What you need to do ::
Copy out the full data exactly as given; pictures should not be included.

***** Data shown *****

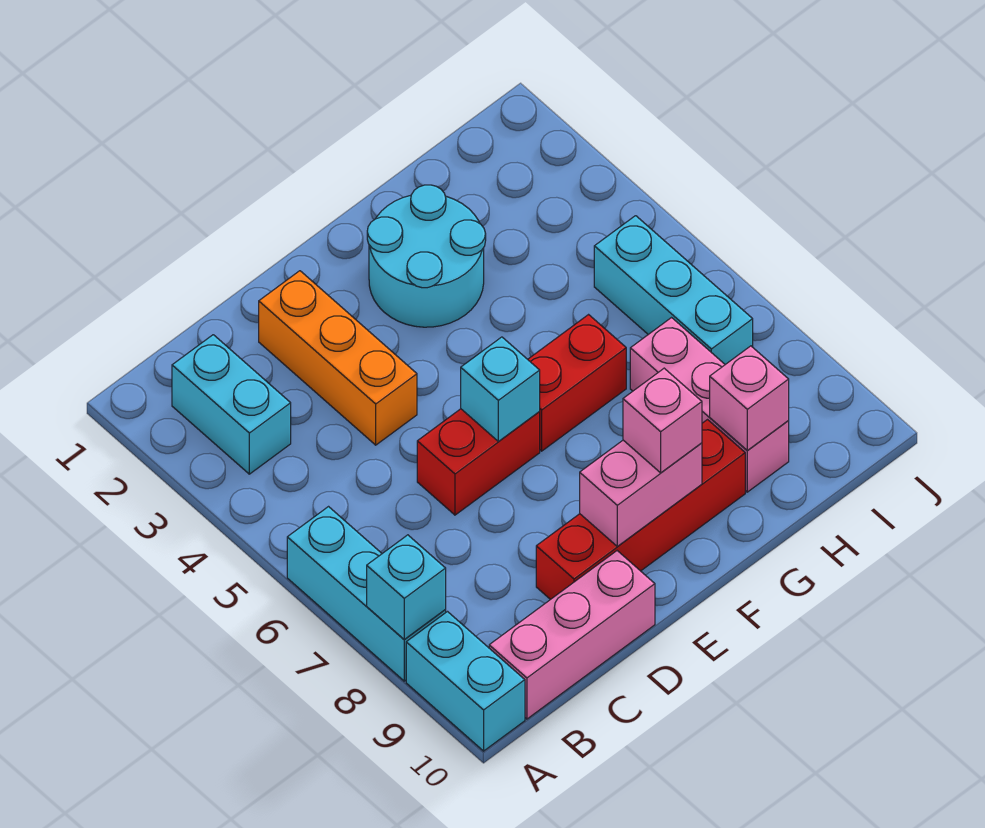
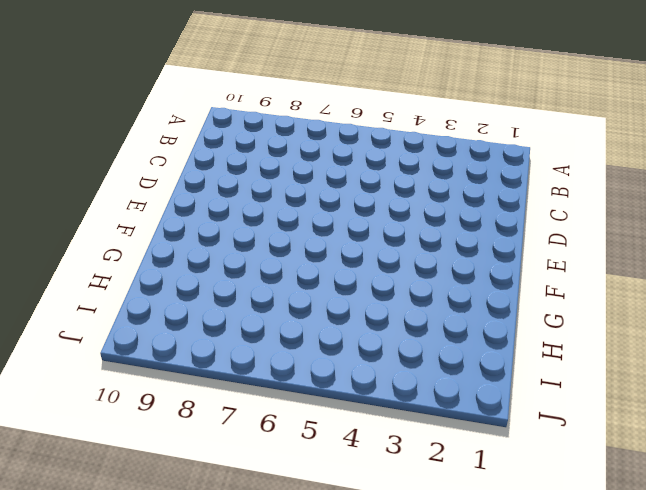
none -> cyan brick A6:A8 level 1
none -> cyan brick A9:A10 level 1
none -> cyan brick B2:B3 level 1

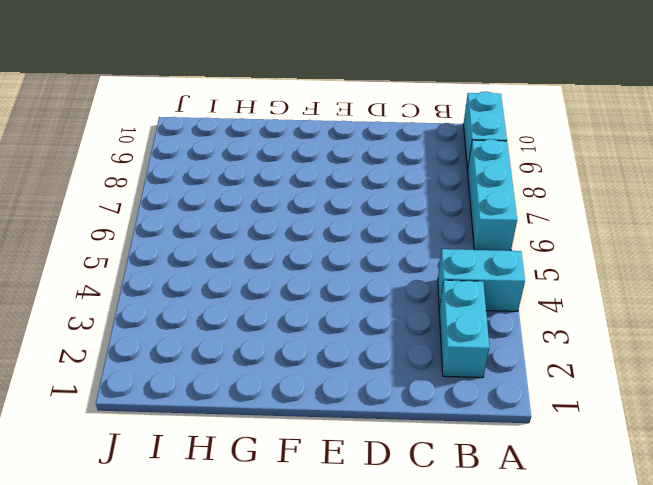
cyan brick A4:B4 level 1 -> none
none -> pink brick B10:D10 level 1
none -> orange brick D2:D4 level 1
none -> red brick D6:E6 level 1

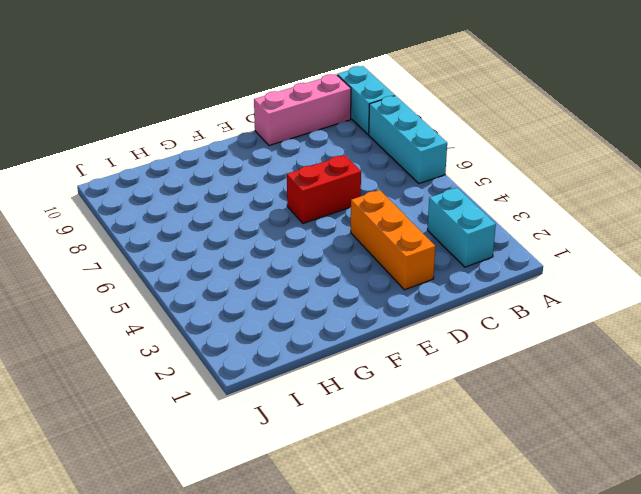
none -> red brick D9:G9 level 1
none -> cyan round brick F2:G3 level 1
none -> red brick F6:G6 level 1

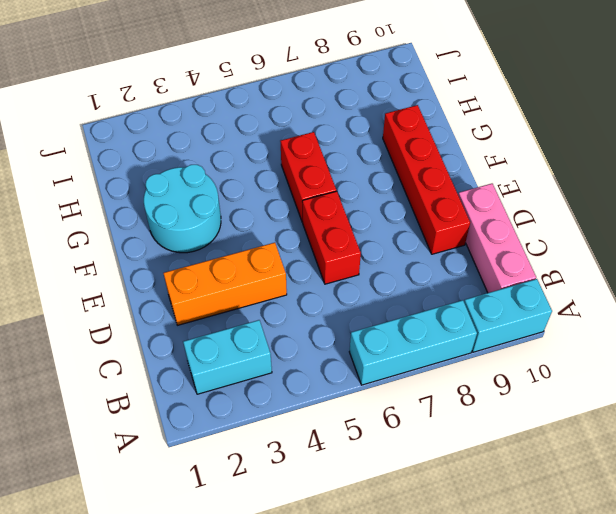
none -> pink brick H7:H9 level 1
none -> cyan brick I5:I7 level 1
none -> cyan brick A8 level 2

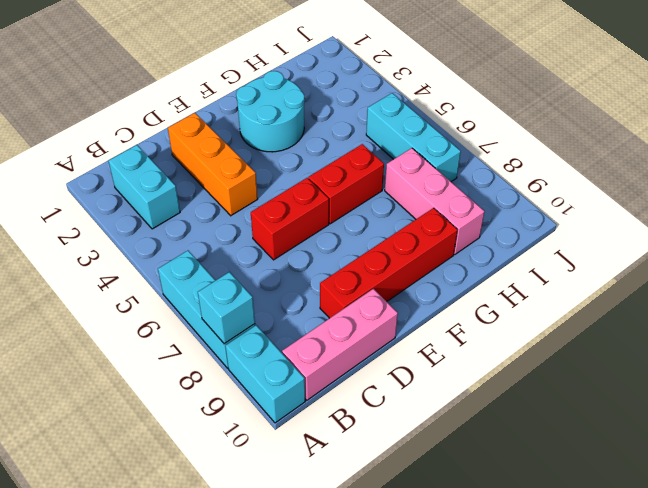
none -> cyan brick E6 level 2
none -> pink brick E9:F9 level 2
none -> pink brick H9 level 2

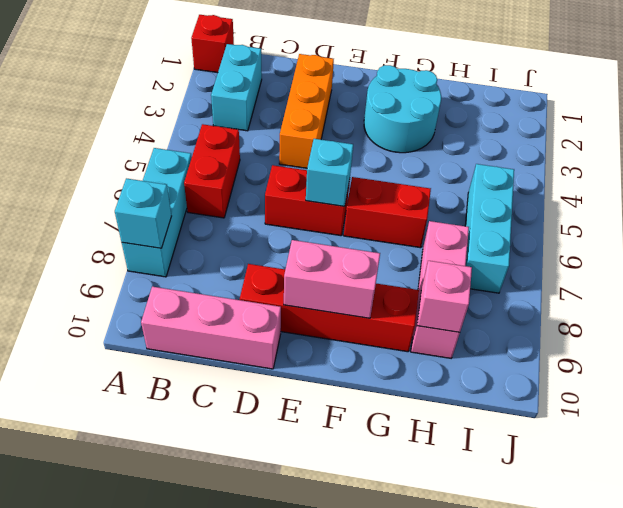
red brick A1 level 1 -> none
red brick B5:B6 level 1 -> none
none -> cyan brick A9:A10 level 1
none -> pink brick F9 level 3

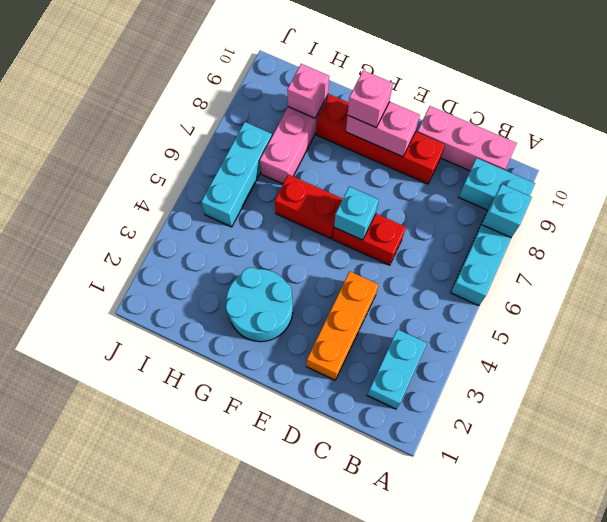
cyan brick A9:B9 level 1 -> cyan brick A9:A10 level 1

*****

Written reply ::
none -> cyan brick A6:A8 level 1
none -> cyan brick A9:A10 level 1
none -> cyan brick B2:B3 level 1

cyan brick A4:B4 level 1 -> none
none -> pink brick B10:D10 level 1
none -> orange brick D2:D4 level 1
none -> red brick D6:E6 level 1

none -> red brick D9:G9 level 1
none -> cyan round brick F2:G3 level 1
none -> red brick F6:G6 level 1

none -> pink brick H7:H9 level 1
none -> cyan brick I5:I7 level 1
none -> cyan brick A8 level 2

none -> cyan brick E6 level 2
none -> pink brick E9:F9 level 2
none -> pink brick H9 level 2

red brick A1 level 1 -> none
red brick B5:B6 level 1 -> none
none -> cyan brick A9:A10 level 1
none -> pink brick F9 level 3

cyan brick A9:B9 level 1 -> cyan brick A9:A10 level 1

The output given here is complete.